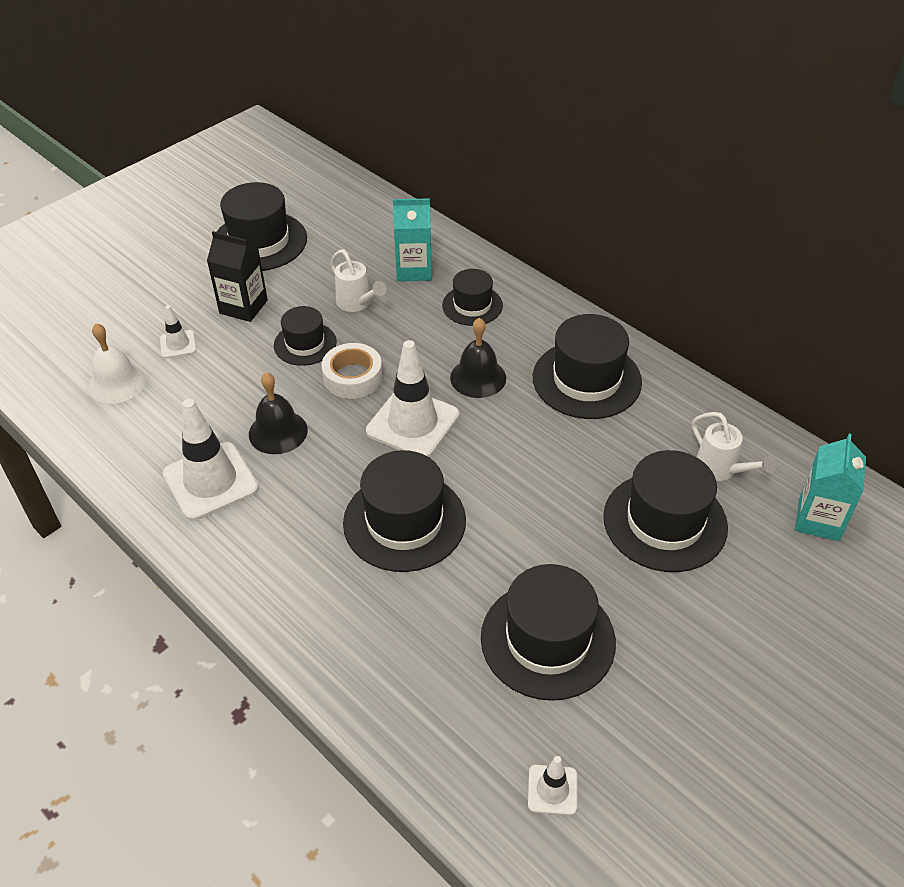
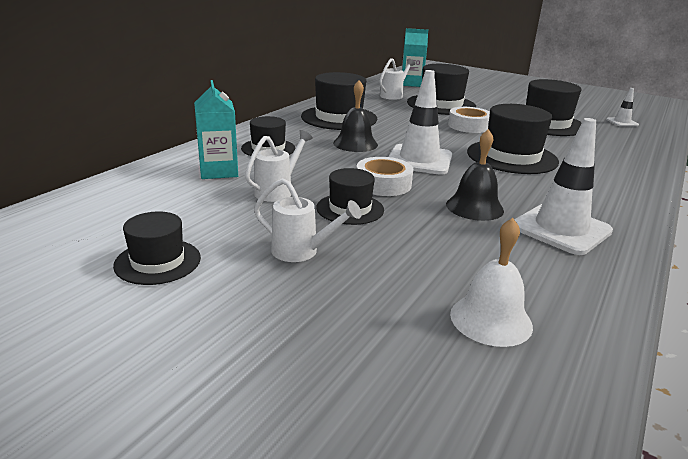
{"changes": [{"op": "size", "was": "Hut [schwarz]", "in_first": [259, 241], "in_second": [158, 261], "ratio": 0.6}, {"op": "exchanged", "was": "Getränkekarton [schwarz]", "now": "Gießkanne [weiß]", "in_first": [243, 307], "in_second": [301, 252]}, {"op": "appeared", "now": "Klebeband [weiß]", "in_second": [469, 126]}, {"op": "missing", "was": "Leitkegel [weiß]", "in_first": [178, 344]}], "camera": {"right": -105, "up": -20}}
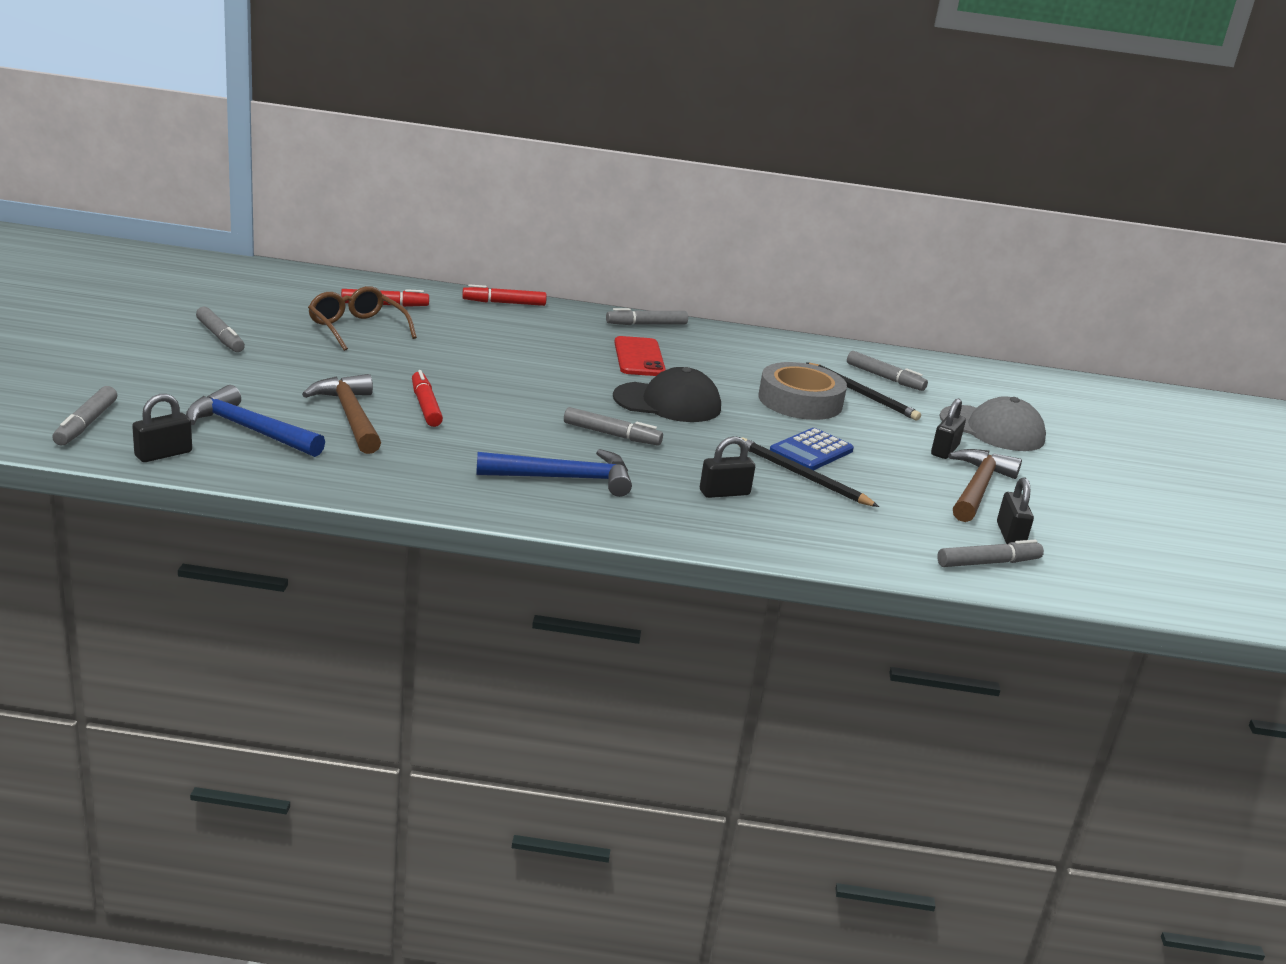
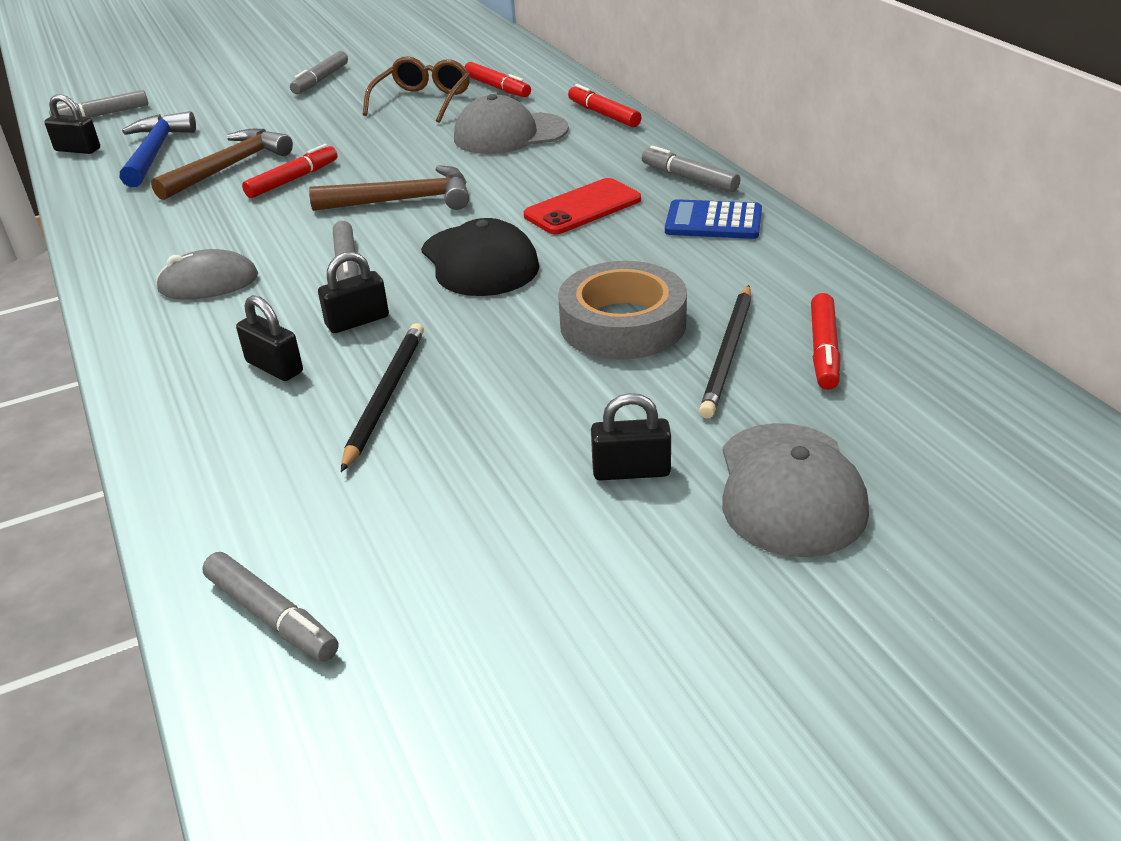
{"changes": [{"op": "exchanged", "was": "Hammer [blau]", "now": "Computermaus [grau]", "in_first": [564, 478], "in_second": [208, 283]}, {"op": "relocated", "was": "Hammer [braun]", "in_first": [977, 488], "in_second": [403, 200]}, {"op": "relocated", "was": "Vorhängeschloss [schwarz]", "in_first": [1010, 535], "in_second": [357, 321]}, {"op": "appeared", "now": "Kappe [grau]", "in_second": [510, 134]}, {"op": "relocated", "was": "Taschenrechner [blau]", "in_first": [811, 451], "in_second": [713, 221]}, {"op": "colour", "was": "Filzstift [grau]", "now": "Filzstift [rot]", "in_first": [884, 378], "in_second": [824, 350]}], "camera": {"right": 65, "up": 10}}
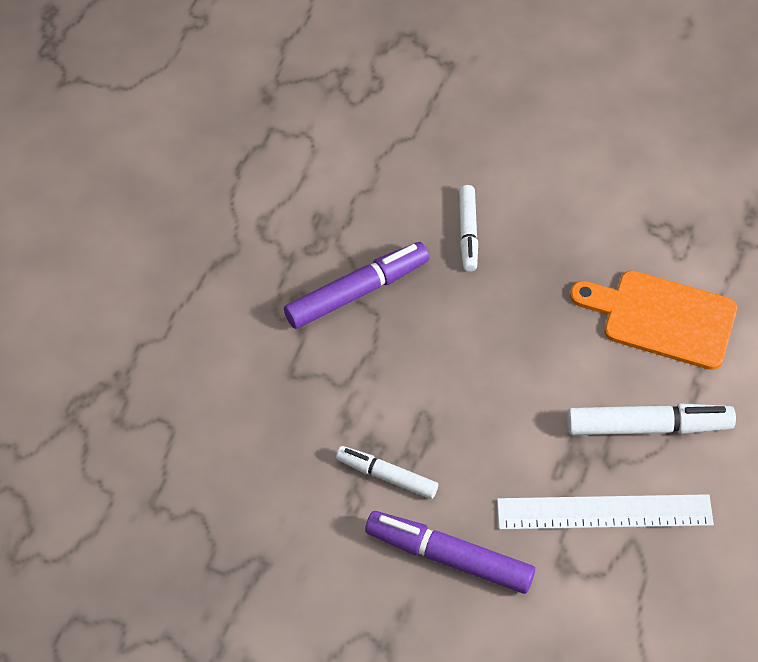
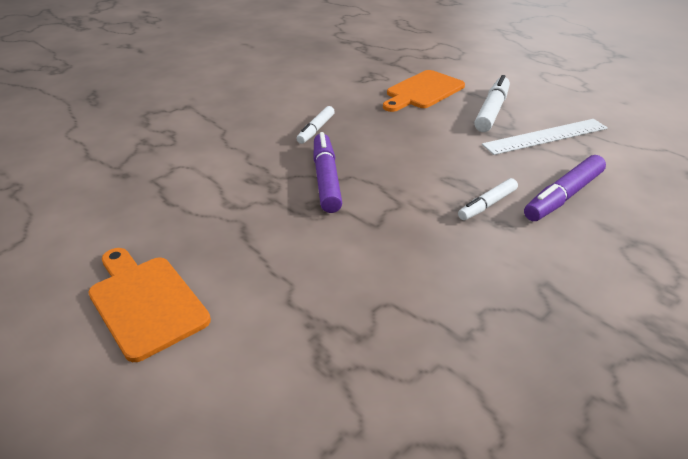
{"changes": [{"op": "appeared", "now": "Schneidebrett [orange]", "in_second": [145, 302]}, {"op": "spun", "was": "Filzstift [weiß]", "in_first": [468, 232], "in_second": [316, 130], "clockwise": 90}, {"op": "spun", "was": "Lineal [weiß]", "in_first": [604, 512], "in_second": [545, 136], "clockwise": 45}], "camera": {"right": -65, "up": -20}}
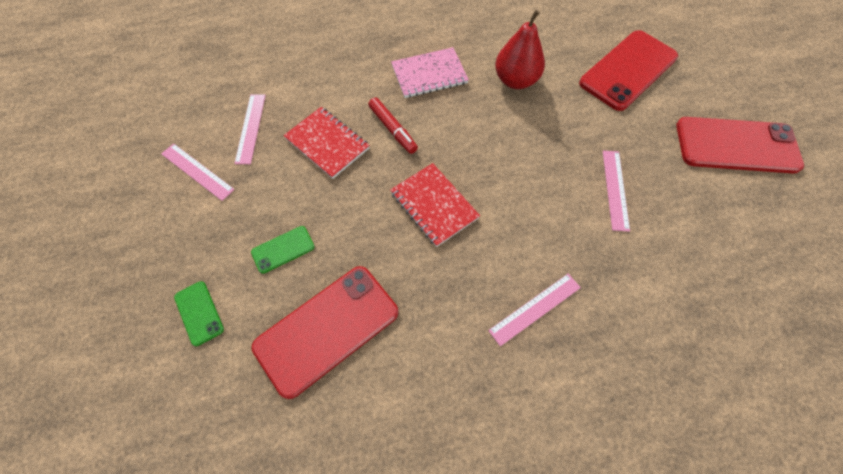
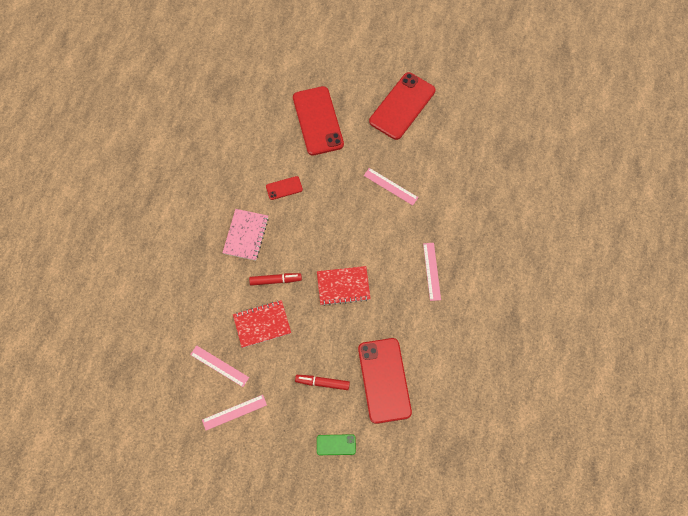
{"changes": [{"op": "exchanged", "was": "Birne [rot]", "now": "Handy [rot]", "in_first": [515, 80], "in_second": [284, 188]}, {"op": "exchanged", "was": "Handy [grün]", "now": "Filzstift [rot]", "in_first": [283, 249], "in_second": [322, 383]}], "camera": {"right": -60, "up": 5}}
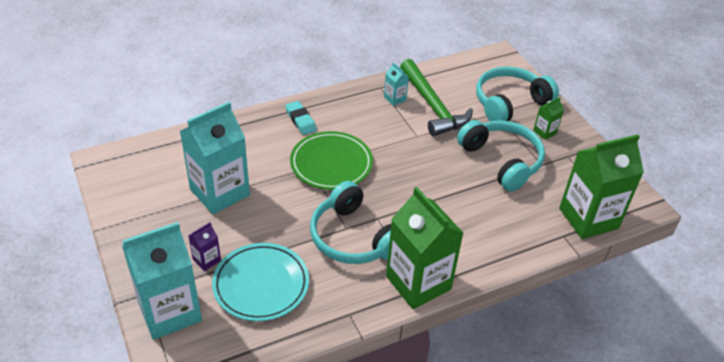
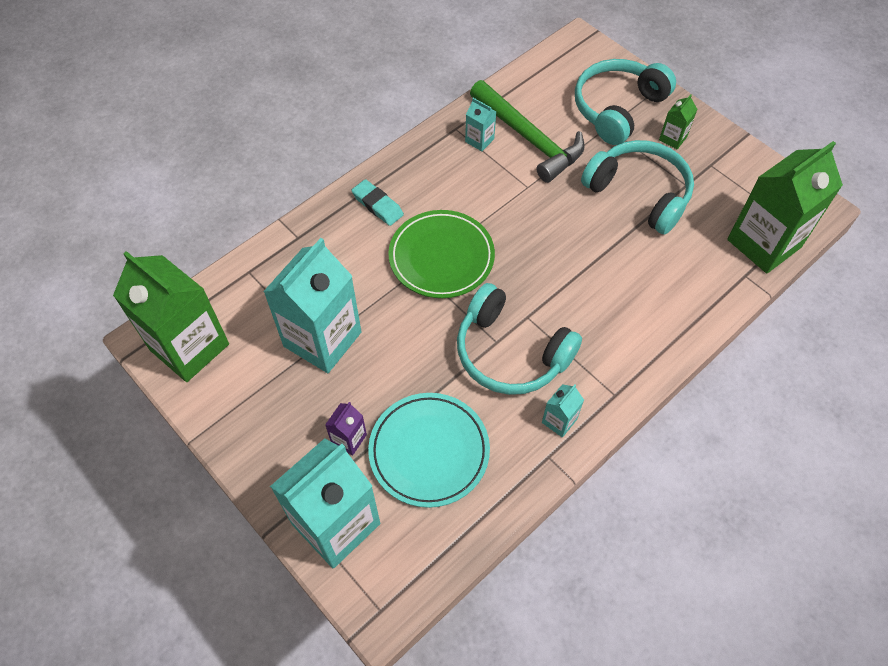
{"changes": [{"op": "relocated", "was": "Getränkekarton [grün]", "in_first": [418, 282], "in_second": [189, 347]}, {"op": "appeared", "now": "Getränkekarton [türkis]", "in_second": [559, 421]}], "camera": {"right": -15, "up": 15}}
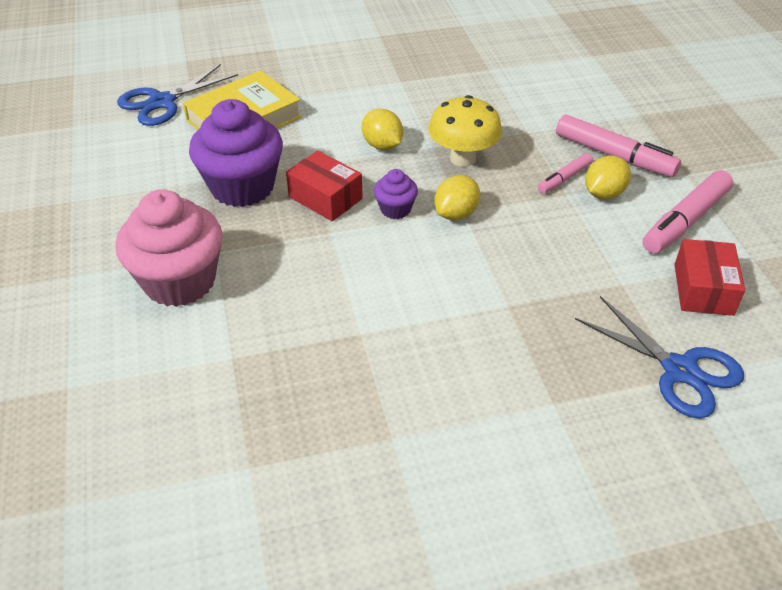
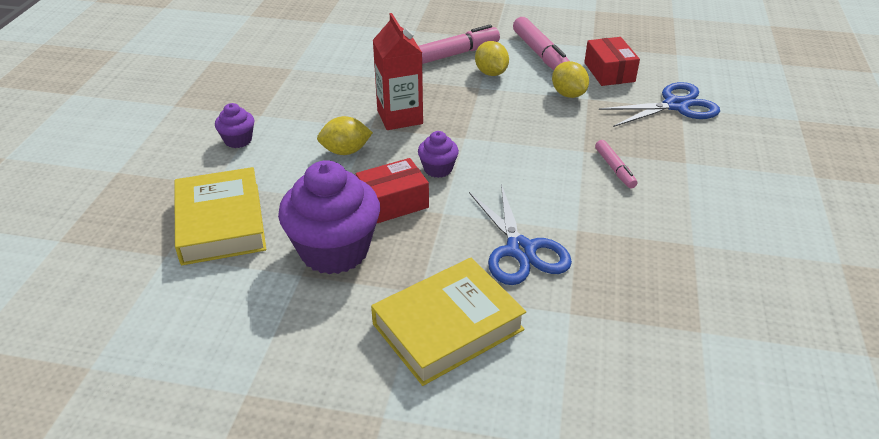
{"changes": [{"op": "appeared", "now": "Muffin [lila]", "in_second": [238, 140]}, {"op": "exchanged", "was": "Muffin [rosa]", "now": "Buch [gelb]", "in_first": [179, 281], "in_second": [447, 326]}, {"op": "exchanged", "was": "Pilz [gelb]", "now": "Getränkekarton [rot]", "in_first": [462, 158], "in_second": [400, 117]}, {"op": "relocated", "was": "Schere [blau]", "in_first": [162, 102], "in_second": [520, 250]}, {"op": "relocated", "was": "Zitrone [gelb]", "in_first": [456, 214], "in_second": [568, 94]}, {"op": "spun", "was": "Schachtel [rot]", "in_first": [703, 289], "in_second": [609, 72], "clockwise": 45}, {"op": "relocated", "was": "Filzstift [rosa]", "in_first": [564, 178], "in_second": [615, 169]}], "camera": {"right": -65, "up": -5}}
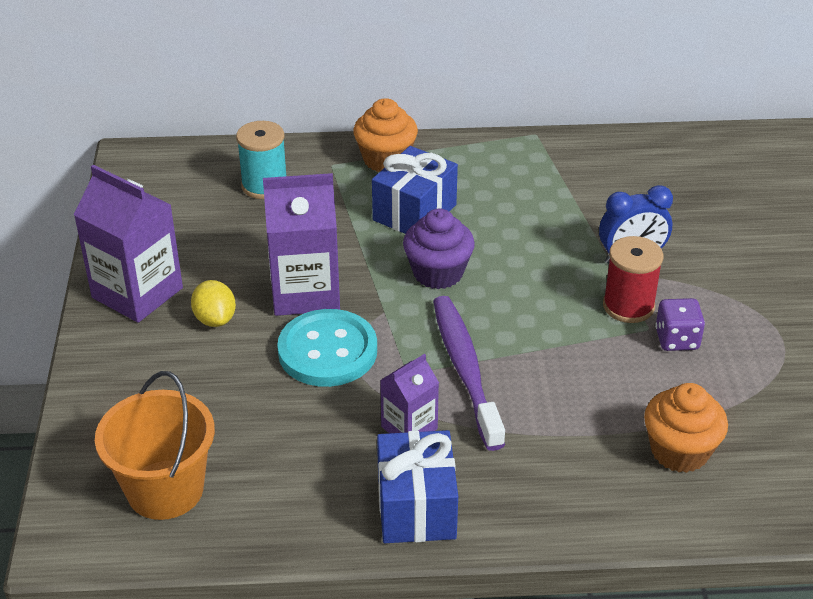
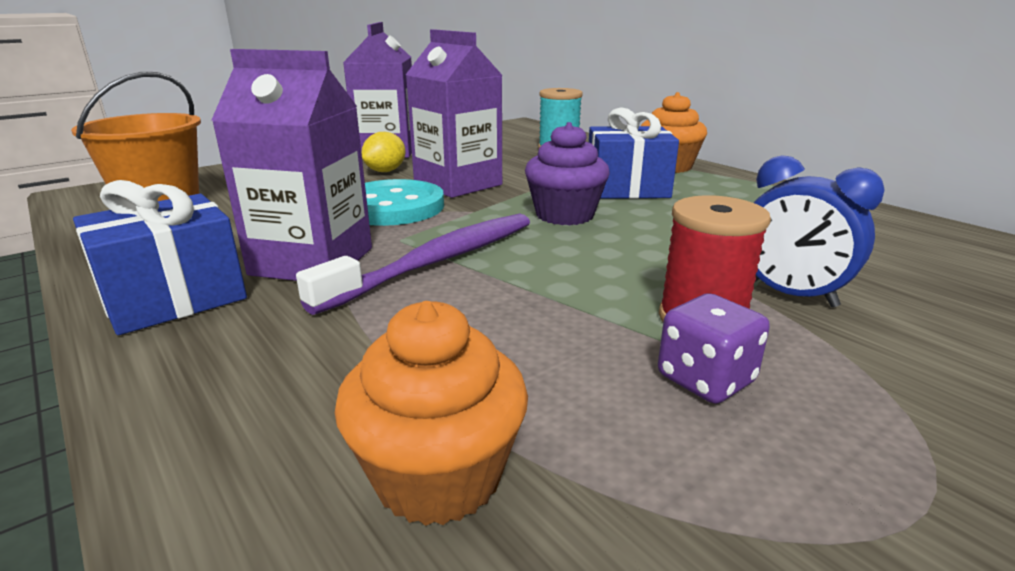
{"changes": [{"op": "size", "was": "Getränkekarton [lila]", "in_first": [409, 428], "in_second": [312, 261], "ratio": 1.78}], "camera": {"right": 55, "up": -15}}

+--

**WHAT THE EXERCISE ASKS**. Without the pictures, transcribe the listing above exactly.

**SOLUTION**.
{"changes": [{"op": "size", "was": "Hut [schwarz]", "in_first": [259, 241], "in_second": [158, 261], "ratio": 0.6}, {"op": "exchanged", "was": "Getränkekarton [schwarz]", "now": "Gießkanne [weiß]", "in_first": [243, 307], "in_second": [301, 252]}, {"op": "appeared", "now": "Klebeband [weiß]", "in_second": [469, 126]}, {"op": "missing", "was": "Leitkegel [weiß]", "in_first": [178, 344]}], "camera": {"right": -105, "up": -20}}
{"changes": [{"op": "exchanged", "was": "Hammer [blau]", "now": "Computermaus [grau]", "in_first": [564, 478], "in_second": [208, 283]}, {"op": "relocated", "was": "Hammer [braun]", "in_first": [977, 488], "in_second": [403, 200]}, {"op": "relocated", "was": "Vorhängeschloss [schwarz]", "in_first": [1010, 535], "in_second": [357, 321]}, {"op": "appeared", "now": "Kappe [grau]", "in_second": [510, 134]}, {"op": "relocated", "was": "Taschenrechner [blau]", "in_first": [811, 451], "in_second": [713, 221]}, {"op": "colour", "was": "Filzstift [grau]", "now": "Filzstift [rot]", "in_first": [884, 378], "in_second": [824, 350]}], "camera": {"right": 65, "up": 10}}
{"changes": [{"op": "appeared", "now": "Schneidebrett [orange]", "in_second": [145, 302]}, {"op": "spun", "was": "Filzstift [weiß]", "in_first": [468, 232], "in_second": [316, 130], "clockwise": 90}, {"op": "spun", "was": "Lineal [weiß]", "in_first": [604, 512], "in_second": [545, 136], "clockwise": 45}], "camera": {"right": -65, "up": -20}}
{"changes": [{"op": "exchanged", "was": "Birne [rot]", "now": "Handy [rot]", "in_first": [515, 80], "in_second": [284, 188]}, {"op": "exchanged", "was": "Handy [grün]", "now": "Filzstift [rot]", "in_first": [283, 249], "in_second": [322, 383]}], "camera": {"right": -60, "up": 5}}
{"changes": [{"op": "relocated", "was": "Getränkekarton [grün]", "in_first": [418, 282], "in_second": [189, 347]}, {"op": "appeared", "now": "Getränkekarton [türkis]", "in_second": [559, 421]}], "camera": {"right": -15, "up": 15}}
{"changes": [{"op": "appeared", "now": "Muffin [lila]", "in_second": [238, 140]}, {"op": "exchanged", "was": "Muffin [rosa]", "now": "Buch [gelb]", "in_first": [179, 281], "in_second": [447, 326]}, {"op": "exchanged", "was": "Pilz [gelb]", "now": "Getränkekarton [rot]", "in_first": [462, 158], "in_second": [400, 117]}, {"op": "relocated", "was": "Schere [blau]", "in_first": [162, 102], "in_second": [520, 250]}, {"op": "relocated", "was": "Zitrone [gelb]", "in_first": [456, 214], "in_second": [568, 94]}, {"op": "spun", "was": "Schachtel [rot]", "in_first": [703, 289], "in_second": [609, 72], "clockwise": 45}, {"op": "relocated", "was": "Filzstift [rosa]", "in_first": [564, 178], "in_second": [615, 169]}], "camera": {"right": -65, "up": -5}}
{"changes": [{"op": "size", "was": "Getränkekarton [lila]", "in_first": [409, 428], "in_second": [312, 261], "ratio": 1.78}], "camera": {"right": 55, "up": -15}}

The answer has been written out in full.